Information given START

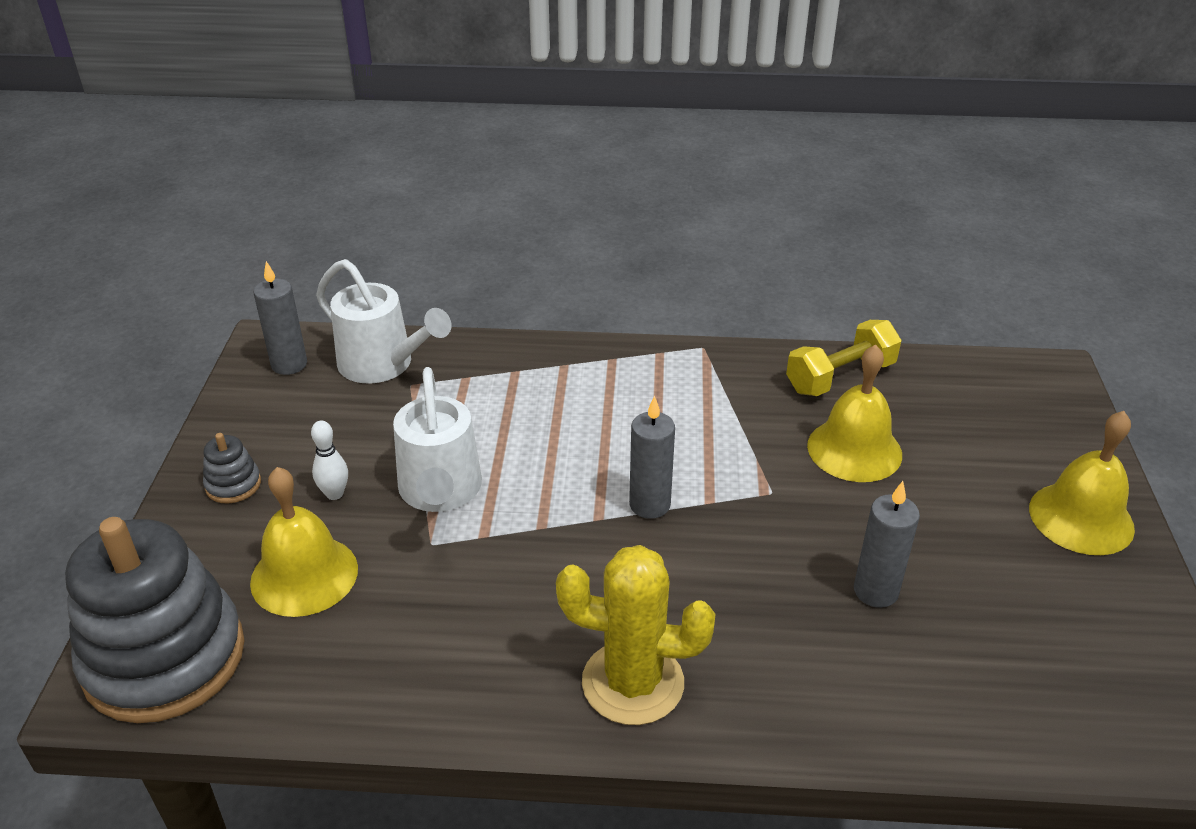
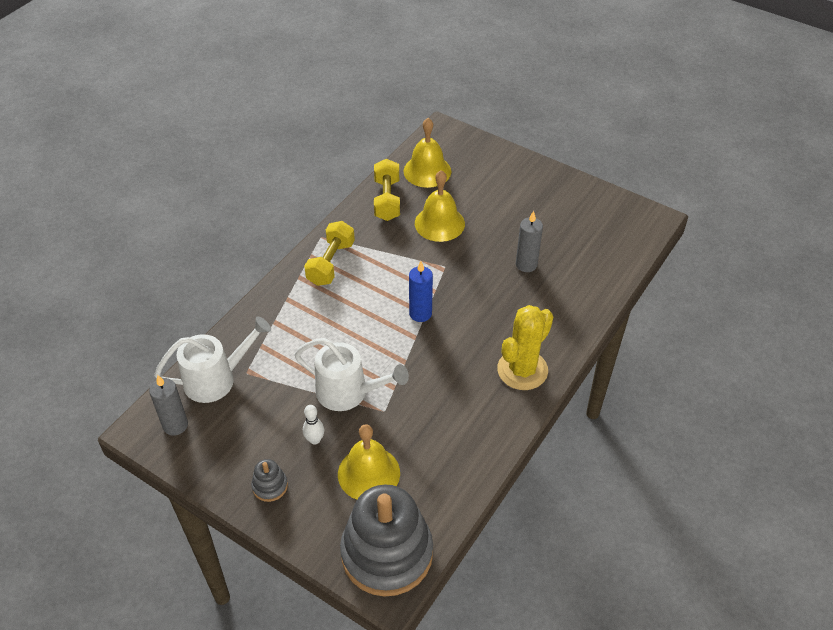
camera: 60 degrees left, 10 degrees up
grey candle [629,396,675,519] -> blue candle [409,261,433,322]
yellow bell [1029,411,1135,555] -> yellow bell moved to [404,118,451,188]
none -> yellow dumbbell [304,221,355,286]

Information given END
Information given START

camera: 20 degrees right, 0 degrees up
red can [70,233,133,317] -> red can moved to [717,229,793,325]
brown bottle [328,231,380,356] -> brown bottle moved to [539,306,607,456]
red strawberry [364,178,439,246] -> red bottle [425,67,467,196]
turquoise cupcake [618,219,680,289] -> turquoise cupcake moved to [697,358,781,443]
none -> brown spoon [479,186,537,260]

Information given END

§ **About this task**:
From the entries, copy every line in which the string "brown" can be found.

§ **Output below**:
brown bottle [328,231,380,356] -> brown bottle moved to [539,306,607,456]
none -> brown spoon [479,186,537,260]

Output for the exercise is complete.